_What this task involves:_ From the line that contains "red arrow: (476, 95) -> (316, 84), moved" down to the last line of the data below, restate every line word for word, skipping any images.

Synthetic shape transformation data
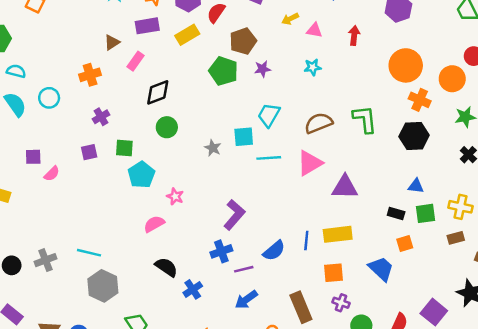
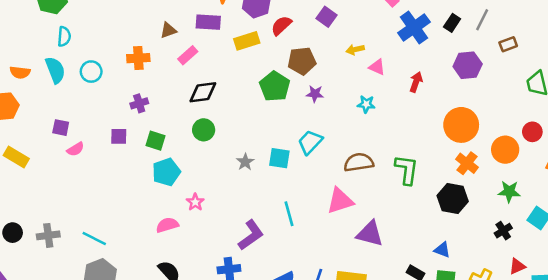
cyan semicircle: (16, 71) -> (64, 37), turned 66
cyan line: (269, 158) -> (289, 214), moved, turned 65

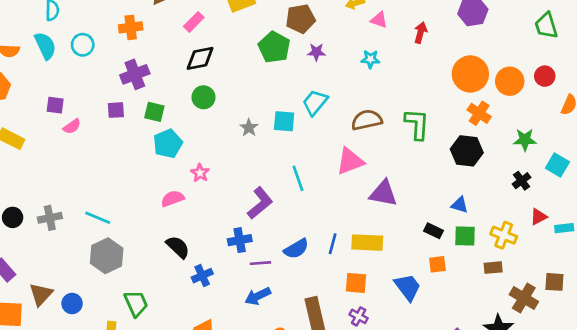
pink rectangle: (188, 55) -> (194, 22), moved
purple cross: (139, 103) -> (135, 74), size x1.5
orange circle: (505, 150) -> (510, 81), moved

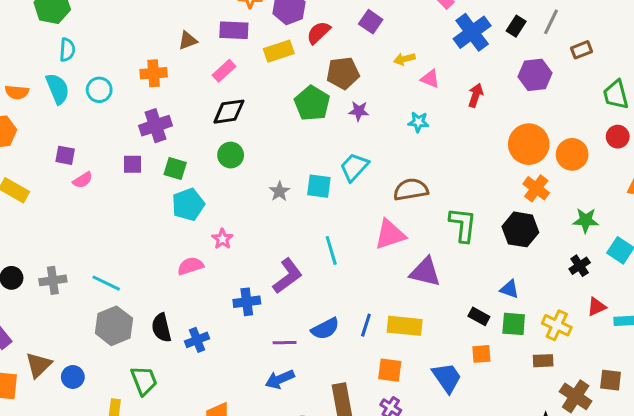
red circle: (545, 76) -> (618, 137), moved
green L-shape: (417, 124) -> (463, 225), moved
blue cross: (240, 240) -> (247, 302), moved
black semicircle: (178, 247) -> (161, 328), moved, turned -150
blue cross: (202, 276) -> (197, 340), moved

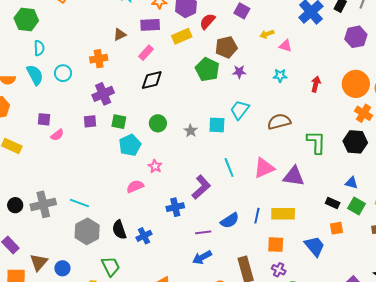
red arrow: (476, 95) -> (316, 84), moved
green circle: (231, 155) -> (158, 123), moved
pink triangle: (390, 234) -> (264, 168), moved
gray cross: (53, 280) -> (43, 204), size x1.4
green square: (514, 324) -> (356, 206), turned 30

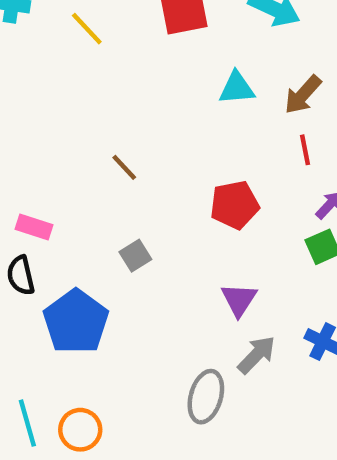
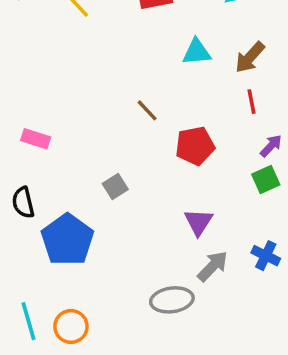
brown line: (124, 167) -> (147, 110), moved
pink rectangle: (34, 227) -> (36, 139), moved
gray ellipse: (206, 397) -> (172, 300), turned 66

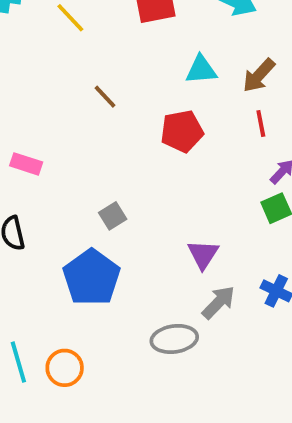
brown line: (147, 110) -> (105, 97), moved
red pentagon: (195, 146) -> (182, 131), moved
blue pentagon: (67, 240) -> (92, 277), moved

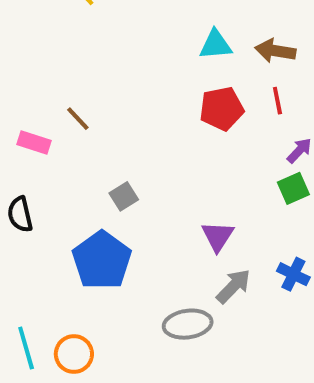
brown arrow: (259, 75) -> (275, 51), turned 57
brown line: (105, 97) -> (78, 119), moved
red pentagon: (182, 131) -> (222, 109), moved

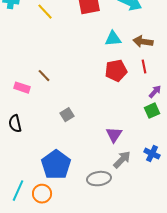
blue pentagon: (102, 260) -> (56, 165), moved
cyan line: (26, 348) -> (18, 191), turned 40

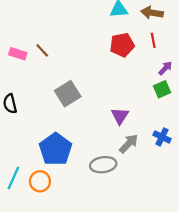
pink rectangle: (22, 88) -> (18, 54), moved
gray square: (67, 115) -> (68, 94), size x1.6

_Response to the exercise:_
red arrow: (476, 95) -> (316, 84), moved
green circle: (231, 155) -> (158, 123), moved
pink triangle: (390, 234) -> (264, 168), moved
gray cross: (53, 280) -> (43, 204), size x1.4
green square: (514, 324) -> (356, 206), turned 30

brown line: (124, 167) -> (147, 110), moved
pink rectangle: (34, 227) -> (36, 139), moved
gray ellipse: (206, 397) -> (172, 300), turned 66

brown line: (147, 110) -> (105, 97), moved
red pentagon: (195, 146) -> (182, 131), moved
blue pentagon: (67, 240) -> (92, 277), moved

brown arrow: (259, 75) -> (275, 51), turned 57
brown line: (105, 97) -> (78, 119), moved
red pentagon: (182, 131) -> (222, 109), moved

blue pentagon: (102, 260) -> (56, 165), moved
cyan line: (26, 348) -> (18, 191), turned 40

pink rectangle: (22, 88) -> (18, 54), moved
gray square: (67, 115) -> (68, 94), size x1.6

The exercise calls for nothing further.